## The task
Reproduce the data that follows character for character, but omit its pictures.

## Records shown
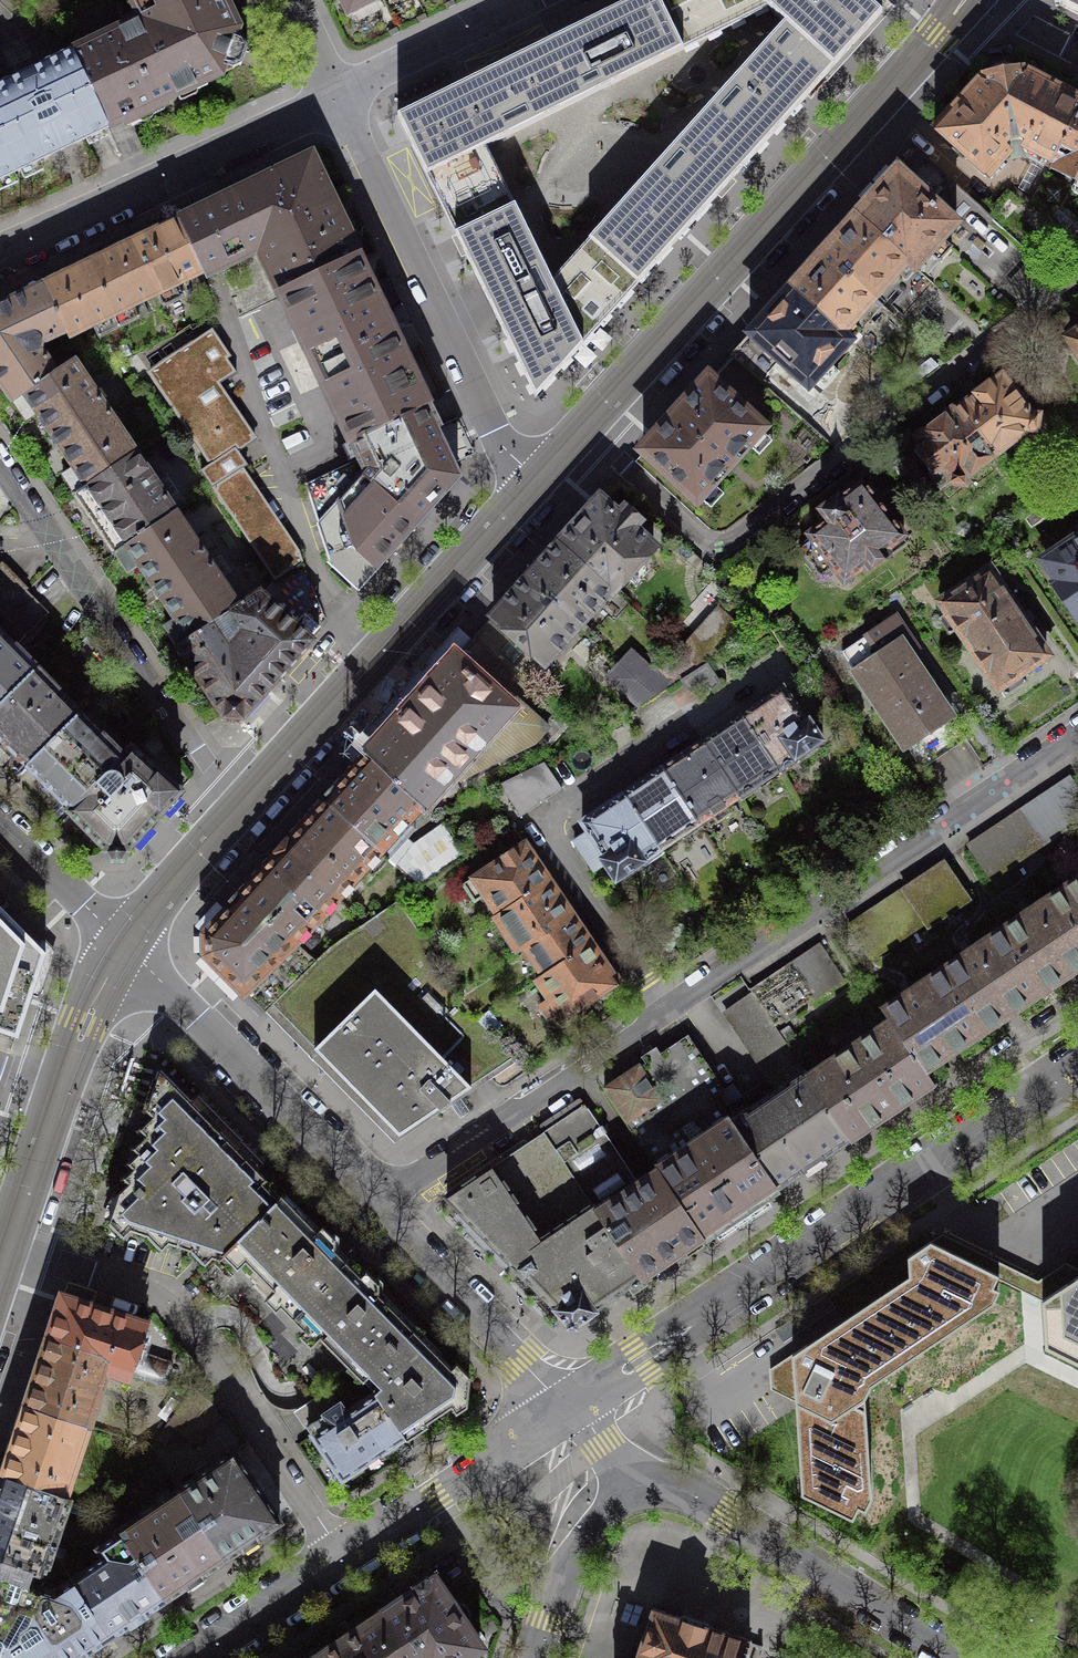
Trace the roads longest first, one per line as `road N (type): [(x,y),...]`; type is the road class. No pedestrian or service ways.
road 1 (residential): [(377,1202),(1077,735)]
road 2 (residential): [(587,433),(705,539),(727,543),(1077,282)]
road 3 (residential): [(1077,1066),(568,1406)]
road 4 (tertiary): [(587,433),(967,0)]
road 5 (tertiary): [(238,815),(546,477)]
road 6 (residential): [(568,1406),(193,1657)]
road 7 (residential): [(336,96),(491,422),(546,477)]
road 8 (residential): [(0,465),(238,815)]
road 9 (residential): [(629,1488),(661,1485),(696,1496),(956,1657)]
road 10 (residential): [(336,96),(0,256)]
road 11 (residential): [(128,947),(377,1202)]
road 12 (residential): [(377,1202),(568,1406)]
road 13 (residential): [(527,0),(336,96)]
road 14 (residential): [(629,1488),(596,1508),(581,1530),(536,1657)]
road 15 (tertiary): [(0,1273),(61,1088)]
road 16 (residential): [(0,824),(128,947)]
road 17 (tertiary): [(128,947),(238,815)]
road 18 (tertiary): [(61,1088),(128,947)]

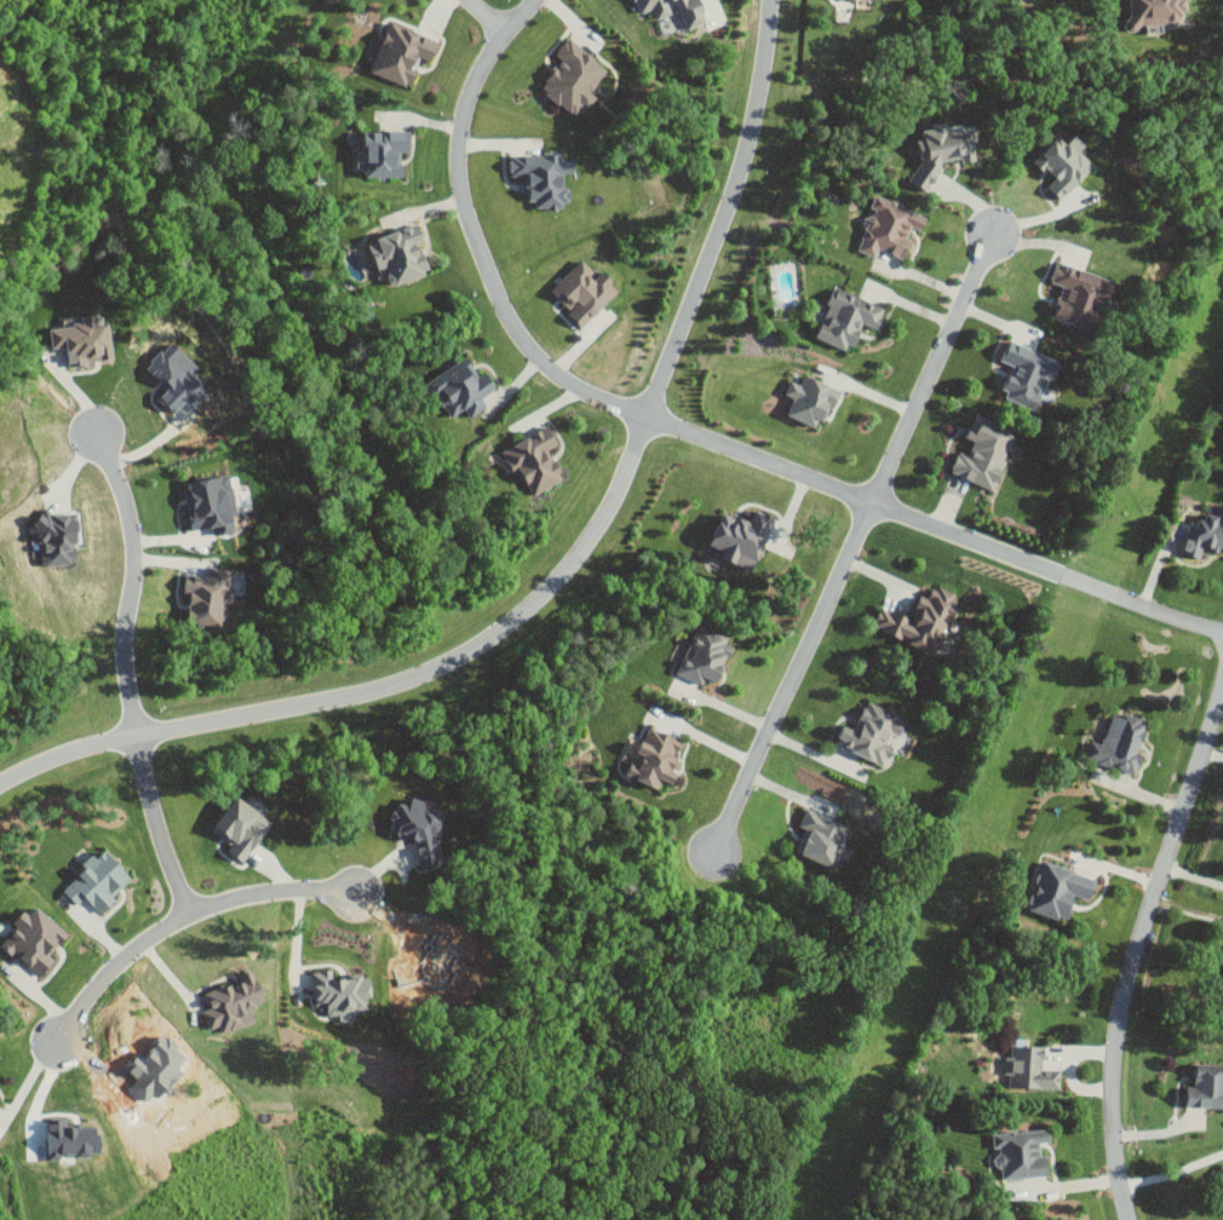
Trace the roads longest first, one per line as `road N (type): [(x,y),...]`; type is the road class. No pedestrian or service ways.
road 1 (residential): [(0,785),(110,741),(375,691),(492,638),(535,602),(587,546),(649,420),(739,171),(770,0)]
road 2 (residential): [(712,859),(994,230)]
road 3 (residential): [(649,420),(1154,612),(1222,630)]
road 4 (residential): [(1222,682),(1120,1003),(1110,1098),(1128,1219)]
road 5 (residential): [(540,0),(483,74),(469,107),(460,188),(470,235),(504,318),(534,356),(573,386),(649,420)]
road 6 (residential): [(351,892),(268,890),(190,910),(104,976),(61,1042)]
road 7 (residential): [(97,426),(125,495),(137,569),(124,666),(139,735)]
road 8 (residential): [(139,735),(160,834),(190,910)]

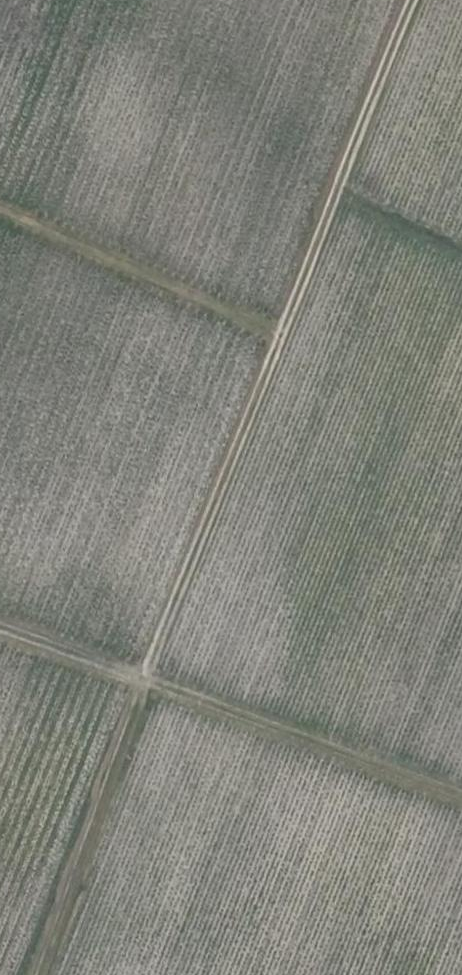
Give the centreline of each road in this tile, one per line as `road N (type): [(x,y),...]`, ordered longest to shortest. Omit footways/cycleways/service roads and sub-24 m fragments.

## Expected output
Trace the roads longest first, one per line as `road N (type): [(x,y),...]`; type is the road class. No pedestrian or service ways.
road 1 (residential): [(377,1202),(1077,735)]
road 2 (residential): [(587,433),(705,539),(727,543),(1077,282)]
road 3 (residential): [(1077,1066),(568,1406)]
road 4 (tertiary): [(587,433),(967,0)]
road 5 (tertiary): [(238,815),(546,477)]
road 6 (residential): [(568,1406),(193,1657)]
road 7 (residential): [(336,96),(491,422),(546,477)]
road 8 (residential): [(0,465),(238,815)]
road 9 (residential): [(629,1488),(661,1485),(696,1496),(956,1657)]
road 10 (residential): [(336,96),(0,256)]
road 11 (residential): [(128,947),(377,1202)]
road 12 (residential): [(377,1202),(568,1406)]
road 13 (residential): [(527,0),(336,96)]
road 14 (residential): [(629,1488),(596,1508),(581,1530),(536,1657)]
road 15 (tertiary): [(0,1273),(61,1088)]
road 16 (residential): [(0,824),(128,947)]
road 17 (tertiary): [(128,947),(238,815)]
road 18 (tertiary): [(61,1088),(128,947)]

Trace the roads longest first, one per line as `road N (type): [(x,y),...]`; type is the road class. No pedestrian or service ways.
road 1 (residential): [(0,785),(110,741),(375,691),(492,638),(535,602),(587,546),(649,420),(739,171),(770,0)]
road 2 (residential): [(712,859),(994,230)]
road 3 (residential): [(649,420),(1154,612),(1222,630)]
road 4 (residential): [(1222,682),(1120,1003),(1110,1098),(1128,1219)]
road 5 (residential): [(540,0),(483,74),(469,107),(460,188),(470,235),(504,318),(534,356),(573,386),(649,420)]
road 6 (residential): [(351,892),(268,890),(190,910),(104,976),(61,1042)]
road 7 (residential): [(97,426),(125,495),(137,569),(124,666),(139,735)]
road 8 (residential): [(139,735),(160,834),(190,910)]

Give the centreline of each road in this tile, one per line as `road N (type): [(x,y),...]`, ordered longest to shortest. Omit footways/cycleways/service roads and sub-24 m fragments.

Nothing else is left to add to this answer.